State how many lines of the data contain the word "RESET", and write nothing besides the number.

* [Records for this task]:

=== Section Start ===

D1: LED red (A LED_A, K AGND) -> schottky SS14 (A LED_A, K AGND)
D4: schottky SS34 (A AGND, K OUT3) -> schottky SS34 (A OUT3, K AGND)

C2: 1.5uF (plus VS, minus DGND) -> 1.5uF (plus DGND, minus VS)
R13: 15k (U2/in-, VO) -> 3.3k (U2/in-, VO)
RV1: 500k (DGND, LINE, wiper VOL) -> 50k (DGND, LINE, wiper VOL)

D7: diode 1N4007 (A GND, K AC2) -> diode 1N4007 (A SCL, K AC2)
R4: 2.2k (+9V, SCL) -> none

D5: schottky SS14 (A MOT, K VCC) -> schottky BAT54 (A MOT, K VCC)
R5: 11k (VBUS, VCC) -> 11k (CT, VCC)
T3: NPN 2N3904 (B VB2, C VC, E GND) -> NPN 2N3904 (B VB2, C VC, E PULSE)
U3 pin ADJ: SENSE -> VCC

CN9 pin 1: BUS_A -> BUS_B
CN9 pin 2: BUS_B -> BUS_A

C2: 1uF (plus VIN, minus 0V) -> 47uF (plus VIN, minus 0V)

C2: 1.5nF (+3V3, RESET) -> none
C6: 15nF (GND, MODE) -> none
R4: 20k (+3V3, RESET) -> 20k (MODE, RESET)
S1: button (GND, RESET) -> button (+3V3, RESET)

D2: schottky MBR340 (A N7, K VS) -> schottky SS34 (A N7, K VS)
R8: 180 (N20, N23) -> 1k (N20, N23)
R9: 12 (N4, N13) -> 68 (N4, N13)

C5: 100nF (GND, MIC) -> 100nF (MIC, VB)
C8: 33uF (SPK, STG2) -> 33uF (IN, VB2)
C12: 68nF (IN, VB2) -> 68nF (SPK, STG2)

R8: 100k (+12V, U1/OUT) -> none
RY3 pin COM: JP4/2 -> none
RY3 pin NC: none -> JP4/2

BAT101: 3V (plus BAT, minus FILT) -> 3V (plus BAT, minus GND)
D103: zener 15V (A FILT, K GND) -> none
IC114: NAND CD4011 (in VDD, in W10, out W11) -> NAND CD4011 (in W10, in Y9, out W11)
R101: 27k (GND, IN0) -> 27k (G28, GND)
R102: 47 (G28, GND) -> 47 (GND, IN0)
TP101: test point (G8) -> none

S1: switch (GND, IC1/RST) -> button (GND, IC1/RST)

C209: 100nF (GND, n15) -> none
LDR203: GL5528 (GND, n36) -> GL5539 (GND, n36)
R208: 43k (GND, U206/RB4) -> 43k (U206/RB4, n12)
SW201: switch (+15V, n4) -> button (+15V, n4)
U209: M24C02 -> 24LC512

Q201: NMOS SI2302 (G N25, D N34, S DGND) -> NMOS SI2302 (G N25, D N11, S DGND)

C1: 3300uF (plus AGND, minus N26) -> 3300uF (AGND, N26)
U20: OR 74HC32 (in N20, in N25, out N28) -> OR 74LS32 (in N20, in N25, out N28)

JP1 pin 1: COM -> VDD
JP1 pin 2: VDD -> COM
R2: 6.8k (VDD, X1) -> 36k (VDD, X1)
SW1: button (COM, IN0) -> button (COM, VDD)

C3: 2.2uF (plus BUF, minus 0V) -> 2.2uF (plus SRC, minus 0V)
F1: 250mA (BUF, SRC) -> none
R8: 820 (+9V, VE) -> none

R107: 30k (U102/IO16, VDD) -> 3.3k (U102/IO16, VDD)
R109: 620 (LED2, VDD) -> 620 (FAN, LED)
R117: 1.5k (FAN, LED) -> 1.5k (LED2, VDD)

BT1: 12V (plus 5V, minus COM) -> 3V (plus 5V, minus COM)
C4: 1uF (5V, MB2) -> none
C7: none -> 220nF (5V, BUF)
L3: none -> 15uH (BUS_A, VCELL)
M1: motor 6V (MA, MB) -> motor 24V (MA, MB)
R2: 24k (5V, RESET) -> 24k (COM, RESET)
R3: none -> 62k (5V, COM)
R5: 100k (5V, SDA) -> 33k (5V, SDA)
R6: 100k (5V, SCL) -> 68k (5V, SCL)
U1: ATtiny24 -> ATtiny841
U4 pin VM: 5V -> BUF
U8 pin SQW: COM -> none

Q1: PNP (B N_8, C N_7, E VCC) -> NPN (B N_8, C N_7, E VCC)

=== Section End ===

* [Finished task]: 4